** RECORDS SUPPLIED **
[Start of Attachment]

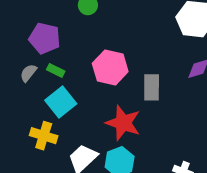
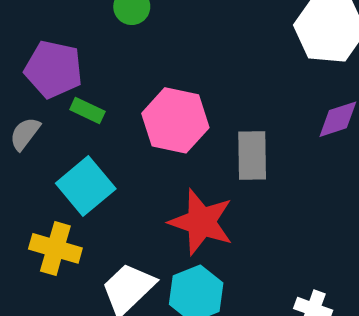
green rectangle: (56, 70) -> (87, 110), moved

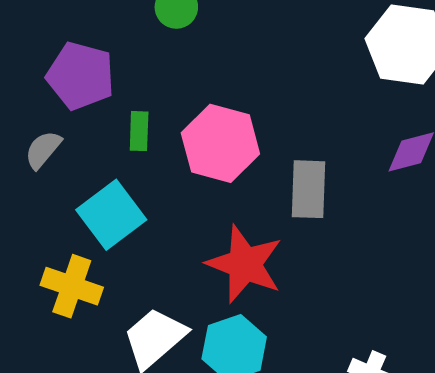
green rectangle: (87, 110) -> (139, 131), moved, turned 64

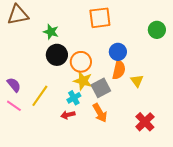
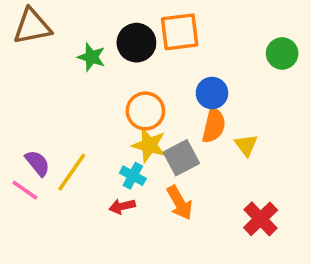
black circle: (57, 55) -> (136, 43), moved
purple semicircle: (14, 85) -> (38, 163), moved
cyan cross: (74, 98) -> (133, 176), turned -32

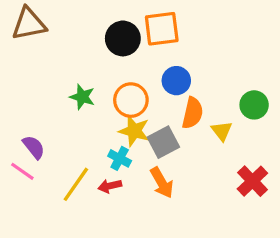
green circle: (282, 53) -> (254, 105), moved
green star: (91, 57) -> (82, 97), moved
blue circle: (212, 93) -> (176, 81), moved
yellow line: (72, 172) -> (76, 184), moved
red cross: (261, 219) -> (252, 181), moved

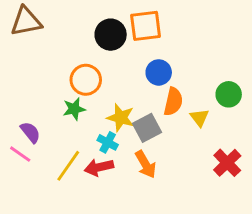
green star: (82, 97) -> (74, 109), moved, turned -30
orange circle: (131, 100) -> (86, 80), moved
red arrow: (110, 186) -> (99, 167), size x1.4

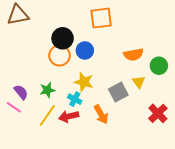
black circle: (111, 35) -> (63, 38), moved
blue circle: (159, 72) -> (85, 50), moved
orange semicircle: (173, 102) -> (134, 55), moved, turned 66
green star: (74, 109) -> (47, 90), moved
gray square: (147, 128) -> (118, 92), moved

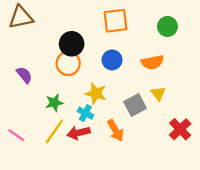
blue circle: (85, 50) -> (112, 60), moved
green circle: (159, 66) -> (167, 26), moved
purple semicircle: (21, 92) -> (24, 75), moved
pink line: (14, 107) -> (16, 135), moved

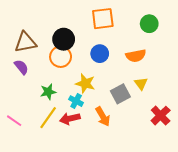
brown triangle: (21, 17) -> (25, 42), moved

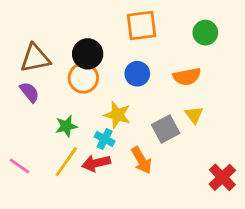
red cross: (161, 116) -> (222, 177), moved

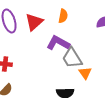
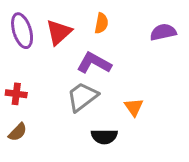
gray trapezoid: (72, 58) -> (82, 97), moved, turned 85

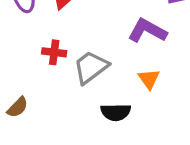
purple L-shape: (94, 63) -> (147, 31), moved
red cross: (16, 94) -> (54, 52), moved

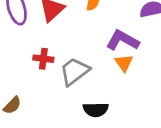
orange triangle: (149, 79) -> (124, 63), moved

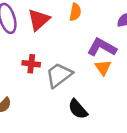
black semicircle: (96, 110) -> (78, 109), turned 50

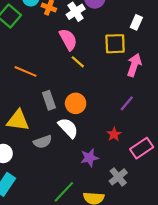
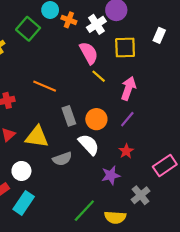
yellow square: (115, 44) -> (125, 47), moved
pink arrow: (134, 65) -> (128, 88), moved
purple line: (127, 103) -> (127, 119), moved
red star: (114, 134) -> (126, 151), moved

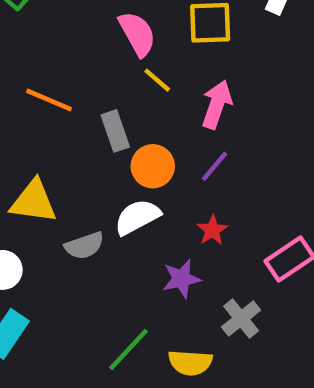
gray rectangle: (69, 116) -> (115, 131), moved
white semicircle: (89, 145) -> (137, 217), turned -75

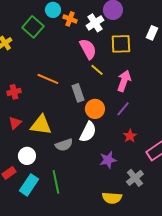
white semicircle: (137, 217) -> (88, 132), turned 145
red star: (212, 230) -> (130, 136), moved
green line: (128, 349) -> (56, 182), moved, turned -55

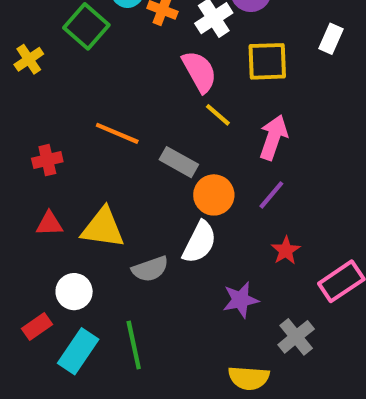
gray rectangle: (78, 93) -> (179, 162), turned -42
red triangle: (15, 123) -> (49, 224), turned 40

[End of Attachment]
[Start of Attachment]

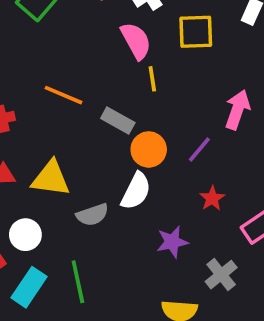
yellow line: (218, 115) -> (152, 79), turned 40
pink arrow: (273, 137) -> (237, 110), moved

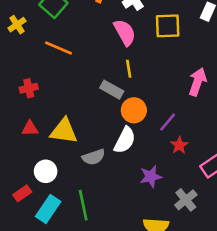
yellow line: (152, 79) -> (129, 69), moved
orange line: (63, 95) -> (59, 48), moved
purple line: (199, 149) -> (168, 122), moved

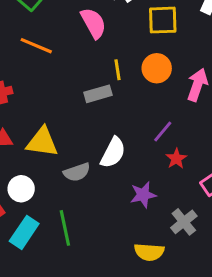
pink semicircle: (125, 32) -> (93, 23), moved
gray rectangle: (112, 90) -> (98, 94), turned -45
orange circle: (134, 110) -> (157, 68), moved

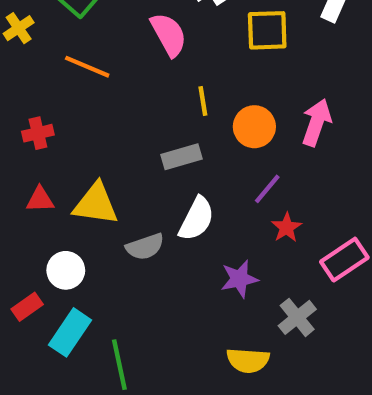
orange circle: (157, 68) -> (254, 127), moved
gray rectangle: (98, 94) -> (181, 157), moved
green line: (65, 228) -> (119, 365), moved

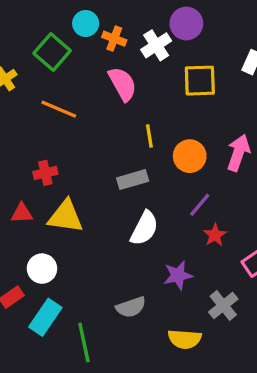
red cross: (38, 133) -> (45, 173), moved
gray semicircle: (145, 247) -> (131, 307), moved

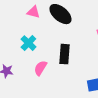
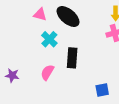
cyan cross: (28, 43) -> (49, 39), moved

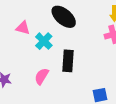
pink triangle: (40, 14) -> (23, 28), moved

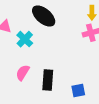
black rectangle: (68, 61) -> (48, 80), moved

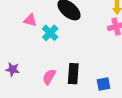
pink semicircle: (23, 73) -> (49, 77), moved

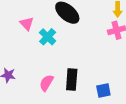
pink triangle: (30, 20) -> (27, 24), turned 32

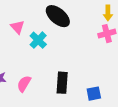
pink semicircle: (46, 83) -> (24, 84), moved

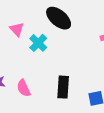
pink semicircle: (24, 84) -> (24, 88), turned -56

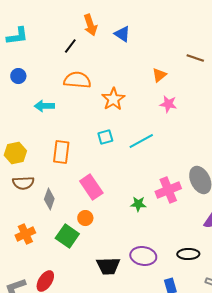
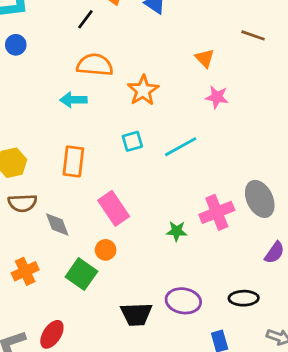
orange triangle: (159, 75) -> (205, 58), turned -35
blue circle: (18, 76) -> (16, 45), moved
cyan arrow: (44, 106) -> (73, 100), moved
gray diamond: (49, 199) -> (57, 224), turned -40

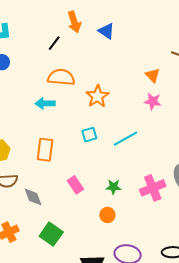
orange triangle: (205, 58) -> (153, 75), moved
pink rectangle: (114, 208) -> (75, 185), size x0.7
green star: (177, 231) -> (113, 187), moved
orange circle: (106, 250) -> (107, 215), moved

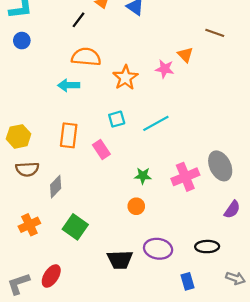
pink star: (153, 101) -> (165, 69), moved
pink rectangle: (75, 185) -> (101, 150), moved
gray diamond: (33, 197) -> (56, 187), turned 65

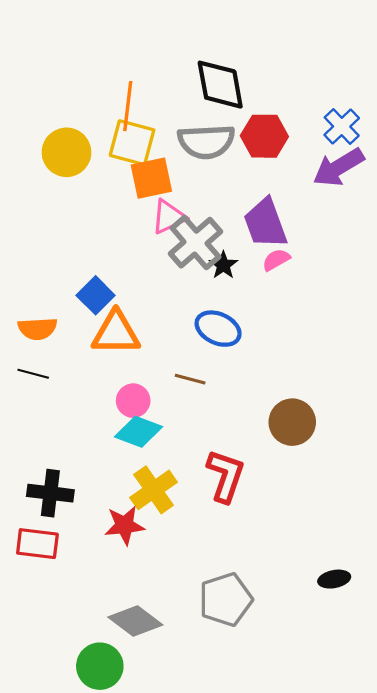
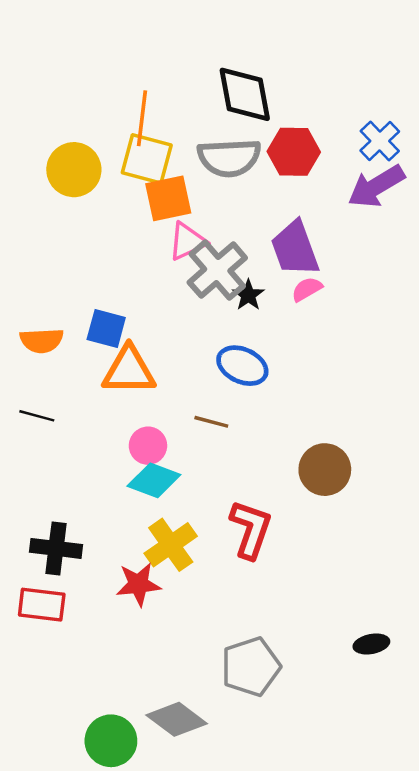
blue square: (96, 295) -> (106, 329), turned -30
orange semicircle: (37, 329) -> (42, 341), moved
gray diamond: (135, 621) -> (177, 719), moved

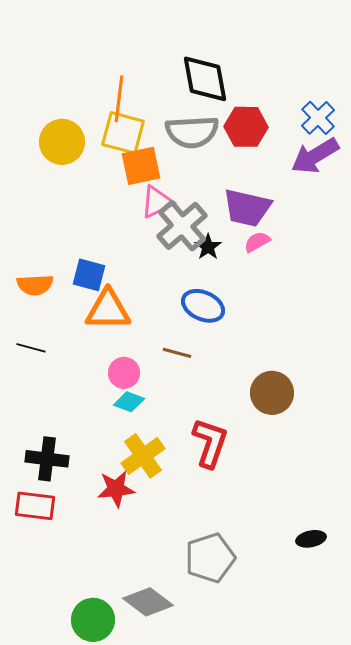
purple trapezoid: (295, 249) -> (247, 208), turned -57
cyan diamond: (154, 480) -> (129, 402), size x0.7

[End of Attachment]

** TASK DETAILS **
Using the data above, return the lines from the one holding "green rectangle: (56, 70) -> (87, 110), moved" through the one holding "red cross: (161, 116) -> (222, 177), moved" exactly, but not the pictures.

** TASK SOLUTION **
green rectangle: (56, 70) -> (87, 110), moved

green rectangle: (87, 110) -> (139, 131), moved, turned 64

black circle: (57, 55) -> (136, 43), moved
purple semicircle: (14, 85) -> (38, 163), moved
cyan cross: (74, 98) -> (133, 176), turned -32

green circle: (282, 53) -> (254, 105), moved
green star: (91, 57) -> (82, 97), moved
blue circle: (212, 93) -> (176, 81), moved
yellow line: (72, 172) -> (76, 184), moved
red cross: (261, 219) -> (252, 181), moved

green star: (82, 97) -> (74, 109), moved, turned -30
orange circle: (131, 100) -> (86, 80), moved
red arrow: (110, 186) -> (99, 167), size x1.4

black circle: (111, 35) -> (63, 38), moved
blue circle: (159, 72) -> (85, 50), moved
orange semicircle: (173, 102) -> (134, 55), moved, turned 66
green star: (74, 109) -> (47, 90), moved
gray square: (147, 128) -> (118, 92), moved

blue circle: (85, 50) -> (112, 60), moved
green circle: (159, 66) -> (167, 26), moved
purple semicircle: (21, 92) -> (24, 75), moved
pink line: (14, 107) -> (16, 135), moved

brown triangle: (21, 17) -> (25, 42), moved

red cross: (161, 116) -> (222, 177), moved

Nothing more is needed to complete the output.